__YOUR INSTRUCTIONS__. Where "casque" occurs in a line of the entries below, copy that line.

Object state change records
══════════

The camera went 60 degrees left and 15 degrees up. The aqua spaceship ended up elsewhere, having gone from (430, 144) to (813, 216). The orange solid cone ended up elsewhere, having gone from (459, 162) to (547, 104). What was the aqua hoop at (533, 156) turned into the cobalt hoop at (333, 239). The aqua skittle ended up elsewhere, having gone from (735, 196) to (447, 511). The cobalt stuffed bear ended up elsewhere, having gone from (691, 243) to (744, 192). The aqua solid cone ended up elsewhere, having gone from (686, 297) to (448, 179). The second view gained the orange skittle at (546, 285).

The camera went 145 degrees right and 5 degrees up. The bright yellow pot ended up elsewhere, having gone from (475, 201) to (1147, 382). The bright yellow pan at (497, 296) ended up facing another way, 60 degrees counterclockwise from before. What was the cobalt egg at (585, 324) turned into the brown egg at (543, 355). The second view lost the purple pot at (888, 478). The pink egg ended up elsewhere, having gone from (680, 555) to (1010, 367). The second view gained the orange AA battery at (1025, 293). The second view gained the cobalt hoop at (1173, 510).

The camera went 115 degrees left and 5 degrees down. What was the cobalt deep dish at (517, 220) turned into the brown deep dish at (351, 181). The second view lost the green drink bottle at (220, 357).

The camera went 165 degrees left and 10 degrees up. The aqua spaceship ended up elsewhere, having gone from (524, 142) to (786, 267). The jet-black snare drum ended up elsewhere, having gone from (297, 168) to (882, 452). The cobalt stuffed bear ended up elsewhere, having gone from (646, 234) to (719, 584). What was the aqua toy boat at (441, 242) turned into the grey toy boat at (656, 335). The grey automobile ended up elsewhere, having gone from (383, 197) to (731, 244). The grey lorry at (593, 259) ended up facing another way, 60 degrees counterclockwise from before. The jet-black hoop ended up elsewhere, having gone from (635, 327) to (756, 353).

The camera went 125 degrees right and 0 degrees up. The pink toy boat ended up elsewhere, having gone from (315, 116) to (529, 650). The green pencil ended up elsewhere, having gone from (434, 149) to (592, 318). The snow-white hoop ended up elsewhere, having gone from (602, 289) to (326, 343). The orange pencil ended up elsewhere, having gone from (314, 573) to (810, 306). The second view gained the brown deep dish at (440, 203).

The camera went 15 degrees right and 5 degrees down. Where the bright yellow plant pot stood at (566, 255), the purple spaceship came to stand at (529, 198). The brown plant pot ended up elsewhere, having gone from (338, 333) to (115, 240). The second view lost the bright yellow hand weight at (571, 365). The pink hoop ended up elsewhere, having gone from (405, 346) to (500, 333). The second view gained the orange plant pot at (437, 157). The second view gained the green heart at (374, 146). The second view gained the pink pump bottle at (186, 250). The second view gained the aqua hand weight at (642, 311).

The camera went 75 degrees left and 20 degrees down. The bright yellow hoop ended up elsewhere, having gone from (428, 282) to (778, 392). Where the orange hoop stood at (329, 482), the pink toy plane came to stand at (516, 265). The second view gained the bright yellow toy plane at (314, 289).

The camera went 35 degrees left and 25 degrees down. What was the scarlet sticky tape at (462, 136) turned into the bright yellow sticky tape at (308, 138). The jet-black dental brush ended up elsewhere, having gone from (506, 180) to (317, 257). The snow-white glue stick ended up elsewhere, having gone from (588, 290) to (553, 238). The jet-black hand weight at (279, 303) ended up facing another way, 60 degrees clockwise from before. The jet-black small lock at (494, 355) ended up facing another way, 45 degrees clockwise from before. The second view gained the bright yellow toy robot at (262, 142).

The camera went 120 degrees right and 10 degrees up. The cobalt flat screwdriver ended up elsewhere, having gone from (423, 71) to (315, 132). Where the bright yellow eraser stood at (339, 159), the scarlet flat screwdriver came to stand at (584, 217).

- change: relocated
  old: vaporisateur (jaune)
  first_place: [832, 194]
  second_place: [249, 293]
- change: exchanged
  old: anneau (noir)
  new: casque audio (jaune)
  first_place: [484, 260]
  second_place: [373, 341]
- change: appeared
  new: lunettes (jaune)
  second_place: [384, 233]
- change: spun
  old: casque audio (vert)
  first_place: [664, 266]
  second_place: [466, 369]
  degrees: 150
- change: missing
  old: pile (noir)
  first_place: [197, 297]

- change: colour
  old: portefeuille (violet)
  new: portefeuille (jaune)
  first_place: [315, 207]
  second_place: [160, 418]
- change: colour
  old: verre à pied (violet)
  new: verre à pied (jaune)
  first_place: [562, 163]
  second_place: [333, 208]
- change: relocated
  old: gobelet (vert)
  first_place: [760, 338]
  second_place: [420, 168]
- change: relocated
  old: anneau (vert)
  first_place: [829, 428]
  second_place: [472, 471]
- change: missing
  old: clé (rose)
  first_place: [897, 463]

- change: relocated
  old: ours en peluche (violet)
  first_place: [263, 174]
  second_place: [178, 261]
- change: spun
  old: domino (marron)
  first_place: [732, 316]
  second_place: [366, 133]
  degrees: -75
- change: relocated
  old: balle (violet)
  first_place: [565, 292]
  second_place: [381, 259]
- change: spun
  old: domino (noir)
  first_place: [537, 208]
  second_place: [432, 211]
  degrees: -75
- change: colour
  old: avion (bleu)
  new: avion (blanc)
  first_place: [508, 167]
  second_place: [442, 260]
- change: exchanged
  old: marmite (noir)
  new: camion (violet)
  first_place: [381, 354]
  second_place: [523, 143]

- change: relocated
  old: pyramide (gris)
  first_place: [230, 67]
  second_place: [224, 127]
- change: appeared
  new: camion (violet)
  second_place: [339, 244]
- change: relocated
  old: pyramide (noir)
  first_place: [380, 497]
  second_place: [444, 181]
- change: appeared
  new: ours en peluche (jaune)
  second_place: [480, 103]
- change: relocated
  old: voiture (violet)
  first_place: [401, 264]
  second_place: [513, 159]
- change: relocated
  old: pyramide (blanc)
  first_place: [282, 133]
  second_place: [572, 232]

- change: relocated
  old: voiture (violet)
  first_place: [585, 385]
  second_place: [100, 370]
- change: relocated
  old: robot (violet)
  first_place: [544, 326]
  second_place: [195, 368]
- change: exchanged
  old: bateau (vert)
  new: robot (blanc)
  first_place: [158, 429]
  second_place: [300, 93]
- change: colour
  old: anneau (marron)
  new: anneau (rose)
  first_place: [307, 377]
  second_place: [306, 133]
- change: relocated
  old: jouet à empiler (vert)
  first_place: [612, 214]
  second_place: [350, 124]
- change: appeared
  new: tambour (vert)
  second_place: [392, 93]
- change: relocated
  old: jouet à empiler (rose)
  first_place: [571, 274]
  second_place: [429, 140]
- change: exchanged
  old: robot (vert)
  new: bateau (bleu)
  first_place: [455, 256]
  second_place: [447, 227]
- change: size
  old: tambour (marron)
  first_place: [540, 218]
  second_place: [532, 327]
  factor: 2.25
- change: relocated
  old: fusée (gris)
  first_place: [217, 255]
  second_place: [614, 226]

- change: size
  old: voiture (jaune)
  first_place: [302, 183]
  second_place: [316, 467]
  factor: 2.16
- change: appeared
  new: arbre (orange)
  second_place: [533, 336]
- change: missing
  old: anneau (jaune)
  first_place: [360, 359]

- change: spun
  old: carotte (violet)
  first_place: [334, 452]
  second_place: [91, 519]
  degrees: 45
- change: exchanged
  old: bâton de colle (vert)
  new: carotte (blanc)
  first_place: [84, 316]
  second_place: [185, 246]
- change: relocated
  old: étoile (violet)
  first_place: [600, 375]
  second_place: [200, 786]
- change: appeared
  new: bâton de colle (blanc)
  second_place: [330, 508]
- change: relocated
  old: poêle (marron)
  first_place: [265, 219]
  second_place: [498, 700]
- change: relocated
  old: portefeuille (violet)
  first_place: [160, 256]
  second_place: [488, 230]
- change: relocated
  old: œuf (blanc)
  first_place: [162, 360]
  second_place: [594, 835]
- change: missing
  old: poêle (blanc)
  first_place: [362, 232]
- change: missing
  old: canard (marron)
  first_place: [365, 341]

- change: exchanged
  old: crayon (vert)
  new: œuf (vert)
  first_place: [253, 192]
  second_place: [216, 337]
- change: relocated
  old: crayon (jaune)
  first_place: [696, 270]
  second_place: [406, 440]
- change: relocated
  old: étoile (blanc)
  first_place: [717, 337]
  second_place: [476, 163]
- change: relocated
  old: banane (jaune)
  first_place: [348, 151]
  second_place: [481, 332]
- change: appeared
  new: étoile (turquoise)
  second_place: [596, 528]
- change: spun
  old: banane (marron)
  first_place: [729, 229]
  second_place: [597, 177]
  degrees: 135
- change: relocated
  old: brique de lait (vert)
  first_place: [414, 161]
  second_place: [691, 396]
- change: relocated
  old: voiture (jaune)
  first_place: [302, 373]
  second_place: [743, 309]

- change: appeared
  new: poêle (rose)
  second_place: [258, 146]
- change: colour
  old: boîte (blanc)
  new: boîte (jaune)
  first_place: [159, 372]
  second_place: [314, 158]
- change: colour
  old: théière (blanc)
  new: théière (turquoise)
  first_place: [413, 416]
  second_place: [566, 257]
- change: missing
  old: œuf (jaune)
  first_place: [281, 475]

══════════

__TASK SOLUTION__.
  new: casque audio (jaune)
  old: casque audio (vert)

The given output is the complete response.